▶ _Assignment_
Please transcribe exactly the line that holds "cyan arrow: moved 3 px left, 17 px down" and all lines that follow it to the end of the records below, omitting any pictures.

# # # # #

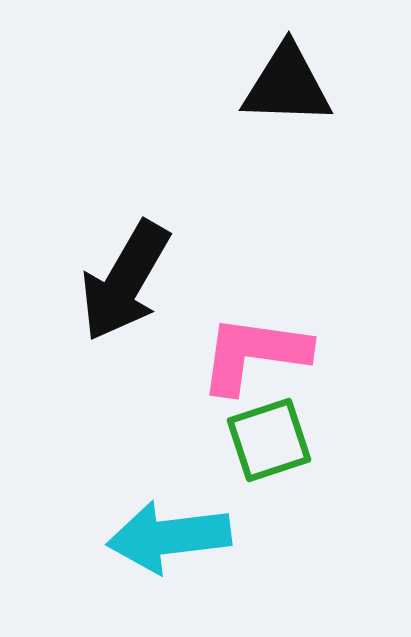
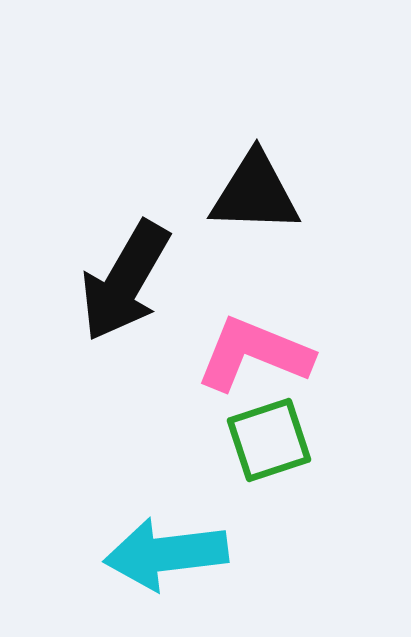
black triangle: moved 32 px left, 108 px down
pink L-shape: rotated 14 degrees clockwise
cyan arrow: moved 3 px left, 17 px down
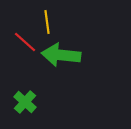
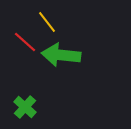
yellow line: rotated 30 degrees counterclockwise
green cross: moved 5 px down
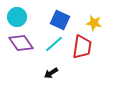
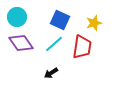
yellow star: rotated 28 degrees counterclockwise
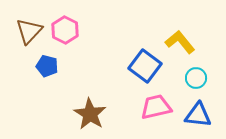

# # # # #

▶ _Result_
cyan arrow: moved 3 px left, 17 px down
yellow line: rotated 30 degrees counterclockwise
green cross: moved 5 px down
yellow star: rotated 28 degrees counterclockwise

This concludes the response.